▶ [TASK DESCRIPTION] Copy out, exactly as written, only the line containing "JOY2 pin VRY: D2 -> D7" and the lines after it through the end of the records.

▶ [DATA FOR PROCESSING]
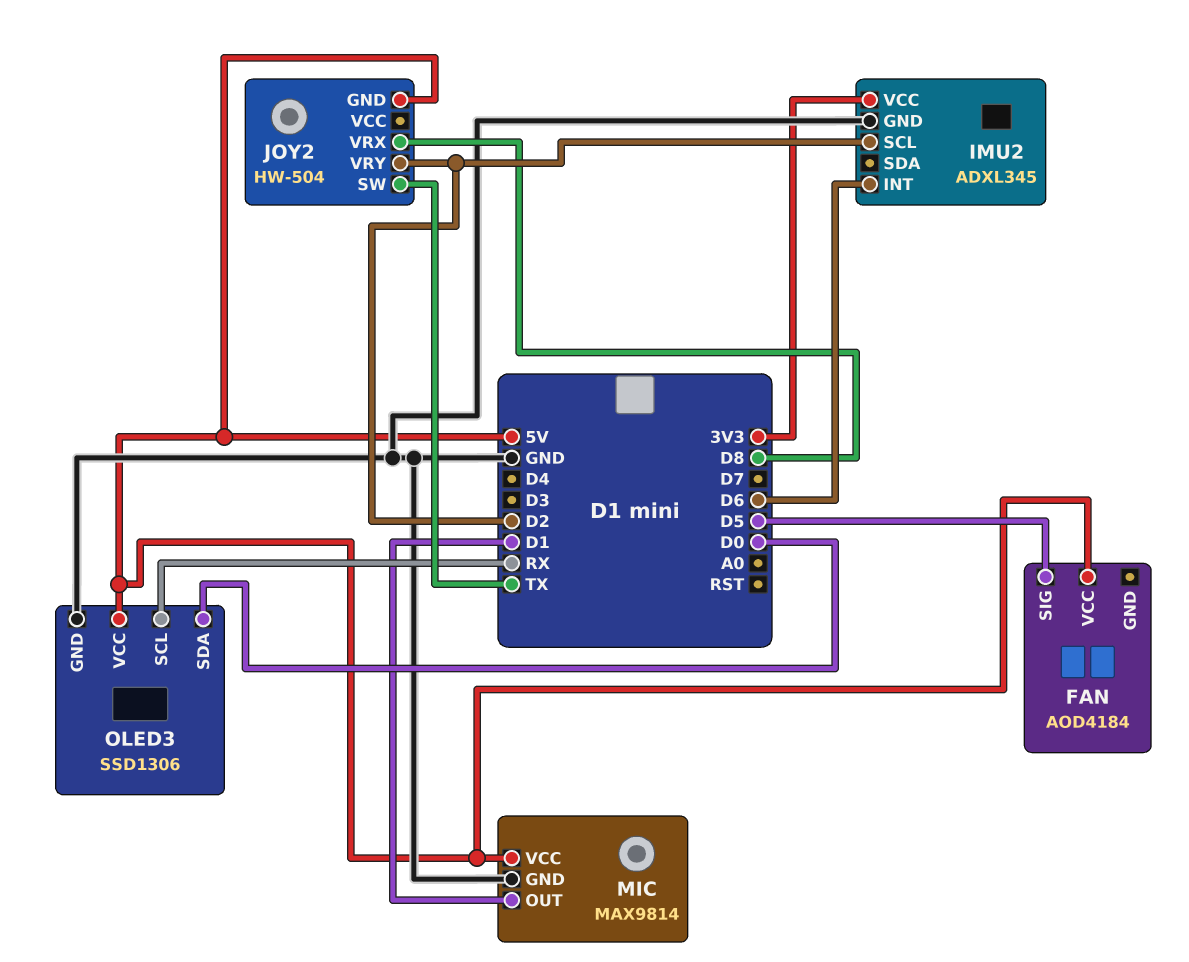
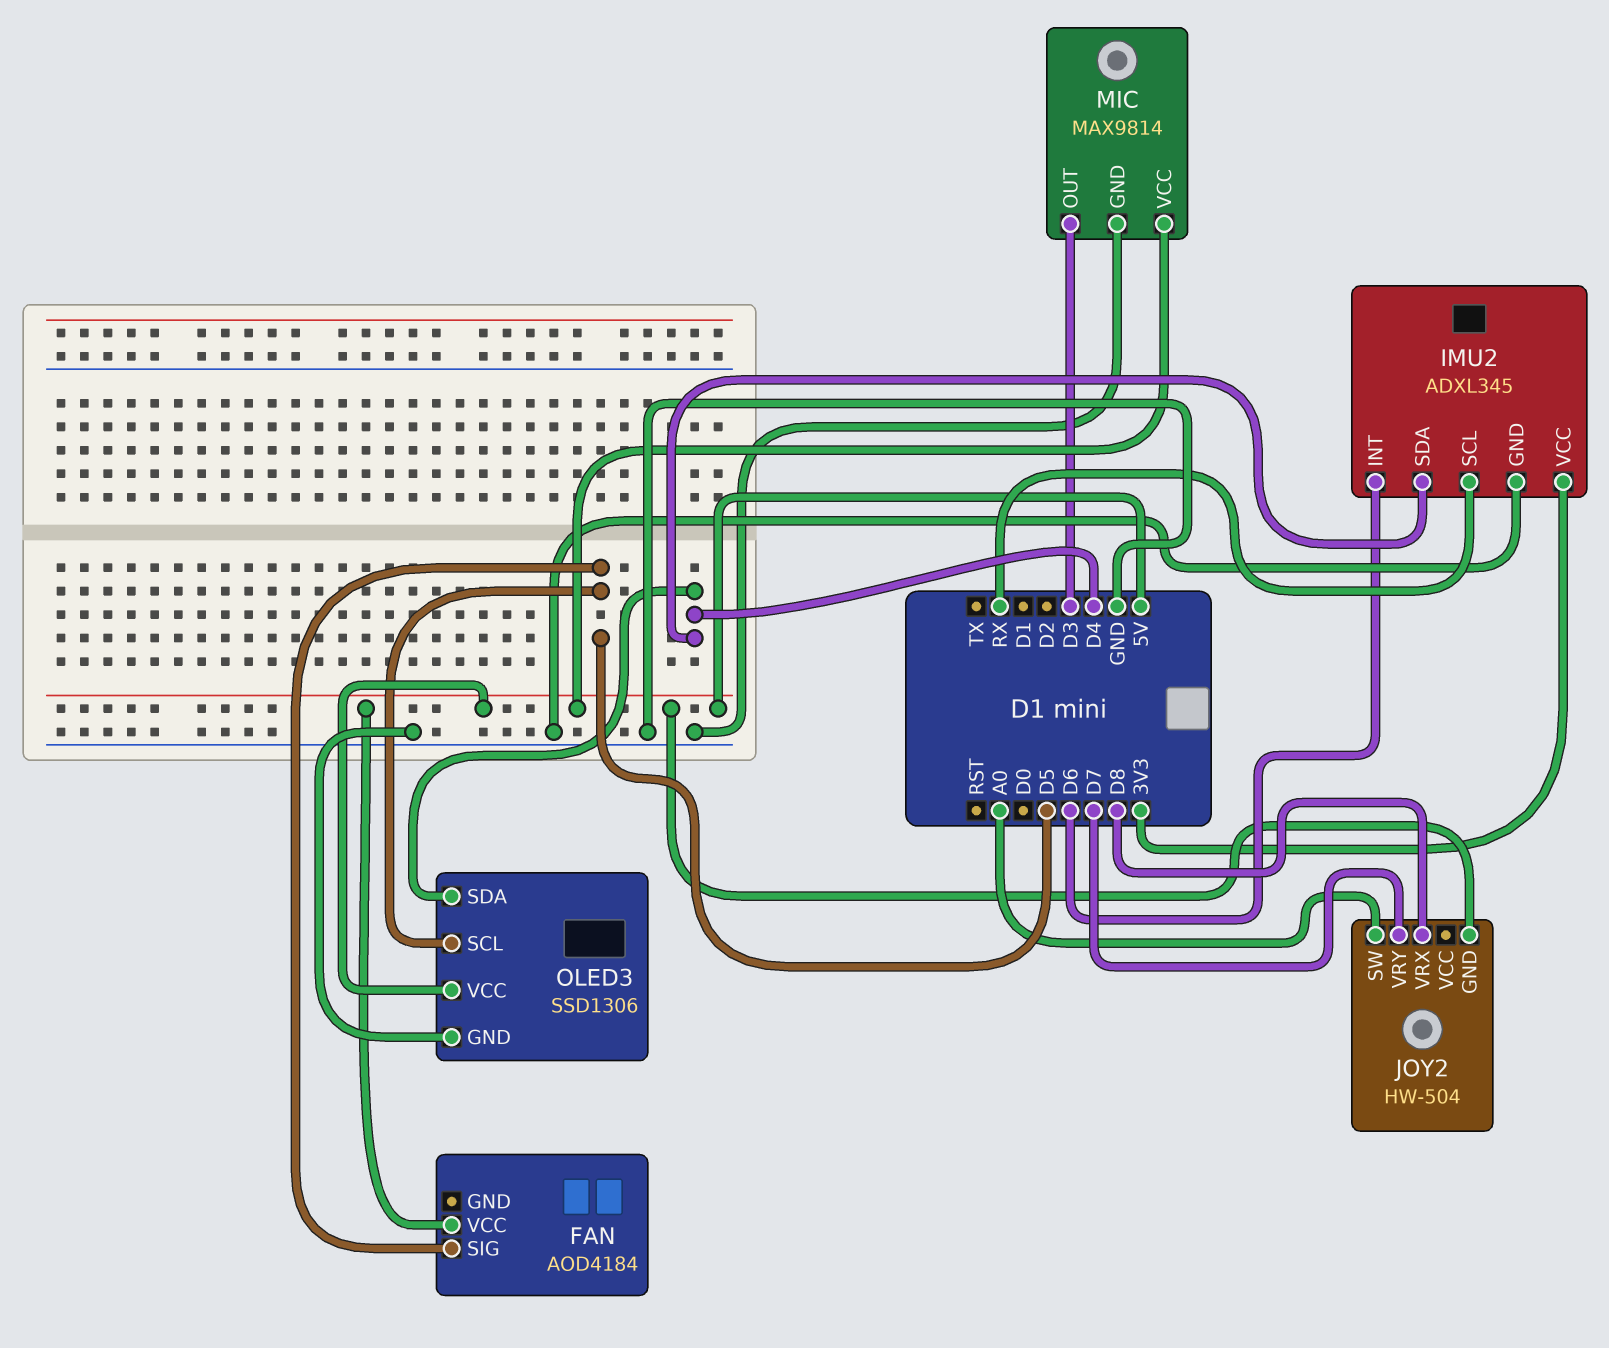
IMU2 pin SCL: D2 -> RX
IMU2 pin SDA: none -> D4
JOY2 pin SW: TX -> A0
JOY2 pin VRY: D2 -> D7
MIC pin OUT: D1 -> D3
OLED3 pin SCL: RX -> D5
OLED3 pin SDA: D0 -> D4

▶ [RESPONSE AREA]
JOY2 pin VRY: D2 -> D7
MIC pin OUT: D1 -> D3
OLED3 pin SCL: RX -> D5
OLED3 pin SDA: D0 -> D4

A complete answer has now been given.